• _Directions for this task_
Show the lines of the material that contain the word "after".

Start of Records provided

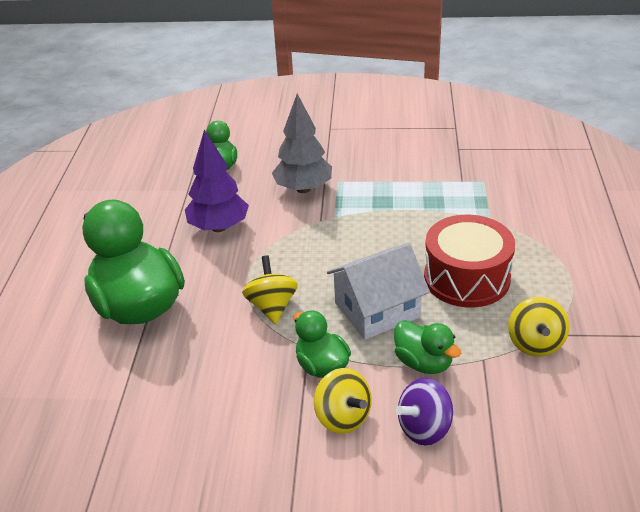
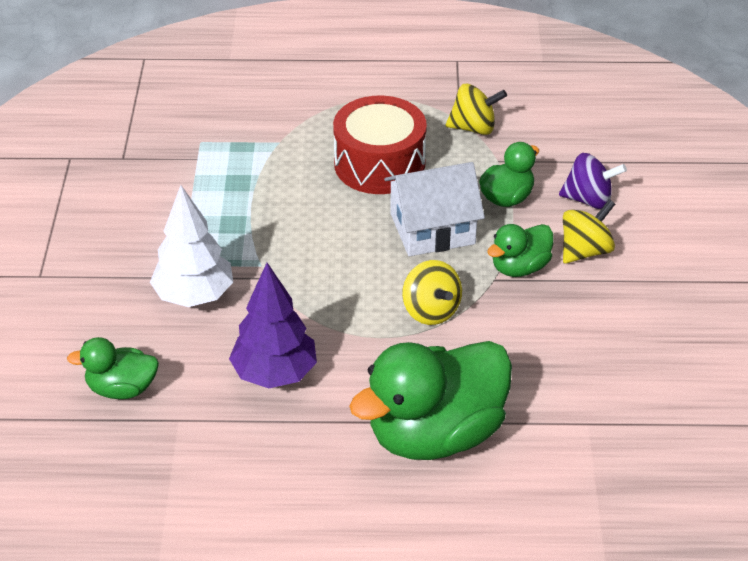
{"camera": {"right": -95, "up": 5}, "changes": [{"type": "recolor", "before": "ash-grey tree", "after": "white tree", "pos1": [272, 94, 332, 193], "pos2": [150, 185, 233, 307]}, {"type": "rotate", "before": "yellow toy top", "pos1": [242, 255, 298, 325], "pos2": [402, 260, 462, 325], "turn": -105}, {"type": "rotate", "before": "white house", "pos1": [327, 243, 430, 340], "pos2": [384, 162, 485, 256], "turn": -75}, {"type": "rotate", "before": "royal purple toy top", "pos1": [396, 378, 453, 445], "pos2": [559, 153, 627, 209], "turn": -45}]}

End of Records provided
Start of Records provided

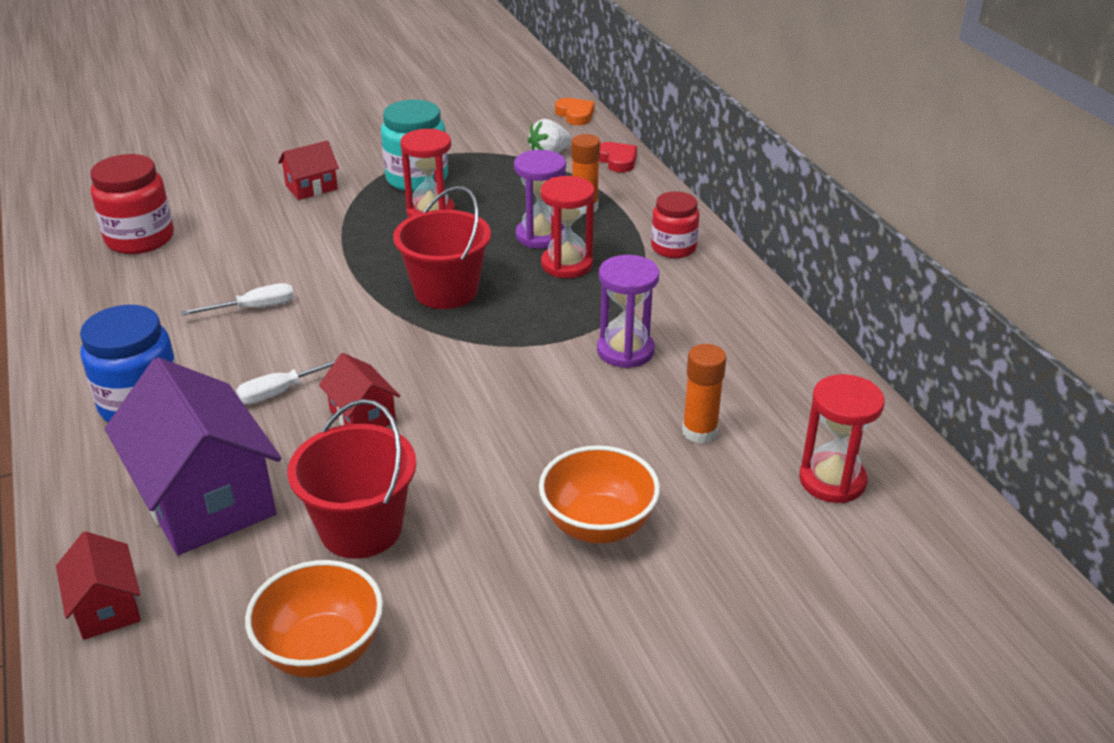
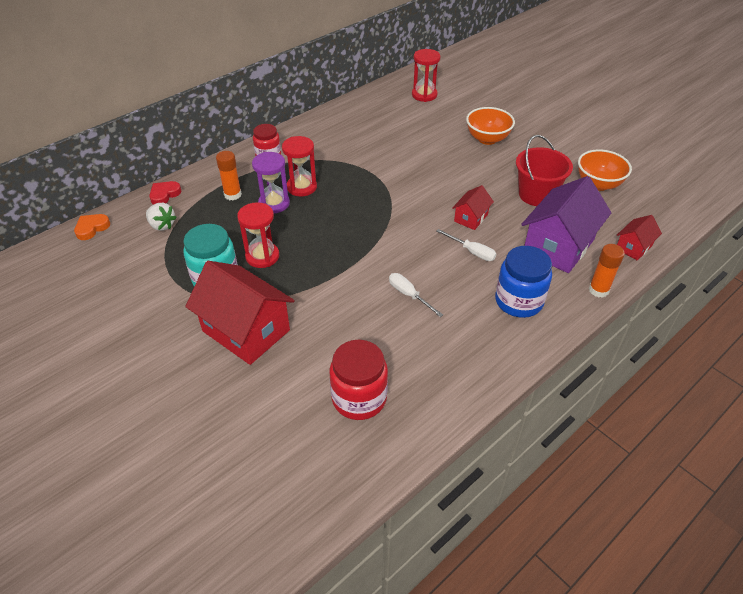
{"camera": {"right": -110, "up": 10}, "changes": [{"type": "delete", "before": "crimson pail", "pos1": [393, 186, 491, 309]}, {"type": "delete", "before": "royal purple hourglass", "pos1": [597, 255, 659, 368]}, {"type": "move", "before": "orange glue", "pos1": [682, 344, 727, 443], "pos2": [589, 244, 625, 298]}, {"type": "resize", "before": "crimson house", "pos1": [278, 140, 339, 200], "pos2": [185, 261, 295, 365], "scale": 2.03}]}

End of Records provided
Start of Records provided

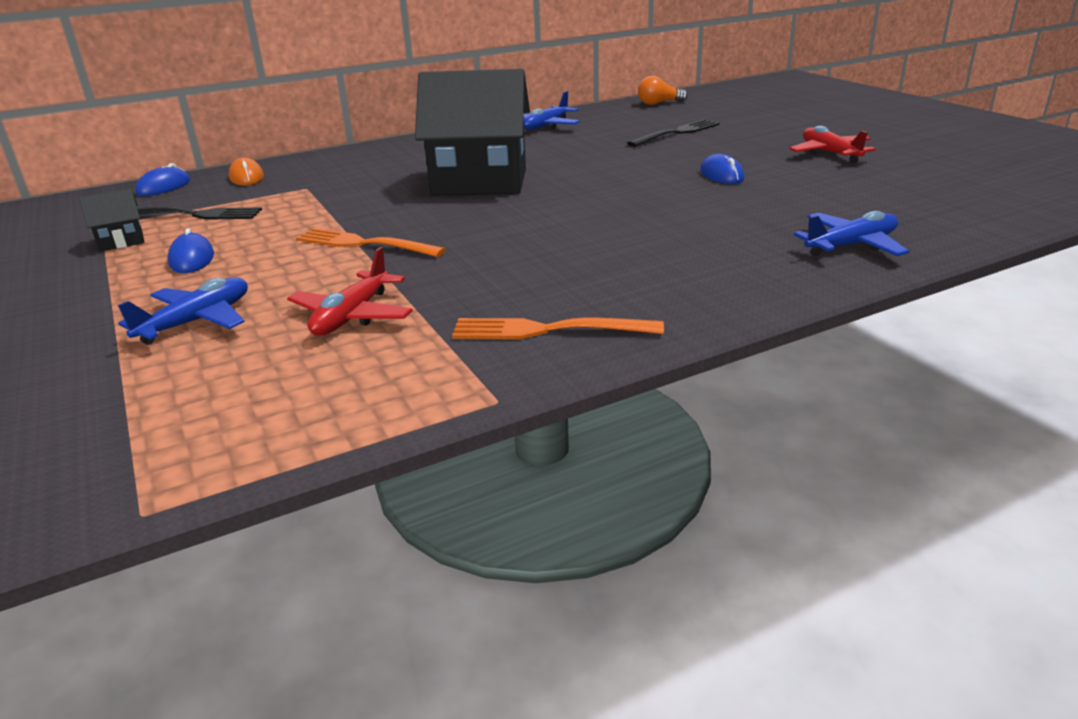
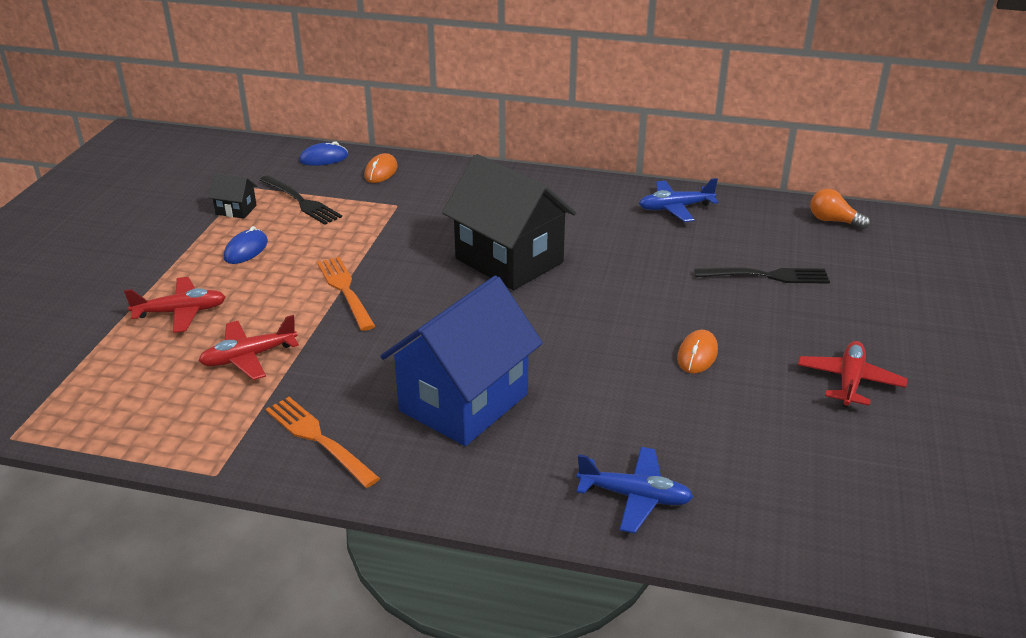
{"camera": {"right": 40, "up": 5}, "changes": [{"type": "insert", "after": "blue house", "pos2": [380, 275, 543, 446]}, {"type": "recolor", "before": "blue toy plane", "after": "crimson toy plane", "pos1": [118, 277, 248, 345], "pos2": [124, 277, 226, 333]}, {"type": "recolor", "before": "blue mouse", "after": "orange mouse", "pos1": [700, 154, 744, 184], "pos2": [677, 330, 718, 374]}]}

End of Records provided

• _Exercise output_
{"camera": {"right": -95, "up": 5}, "changes": [{"type": "recolor", "before": "ash-grey tree", "after": "white tree", "pos1": [272, 94, 332, 193], "pos2": [150, 185, 233, 307]}, {"type": "rotate", "before": "yellow toy top", "pos1": [242, 255, 298, 325], "pos2": [402, 260, 462, 325], "turn": -105}, {"type": "rotate", "before": "white house", "pos1": [327, 243, 430, 340], "pos2": [384, 162, 485, 256], "turn": -75}, {"type": "rotate", "before": "royal purple toy top", "pos1": [396, 378, 453, 445], "pos2": [559, 153, 627, 209], "turn": -45}]}
{"camera": {"right": 40, "up": 5}, "changes": [{"type": "insert", "after": "blue house", "pos2": [380, 275, 543, 446]}, {"type": "recolor", "before": "blue toy plane", "after": "crimson toy plane", "pos1": [118, 277, 248, 345], "pos2": [124, 277, 226, 333]}, {"type": "recolor", "before": "blue mouse", "after": "orange mouse", "pos1": [700, 154, 744, 184], "pos2": [677, 330, 718, 374]}]}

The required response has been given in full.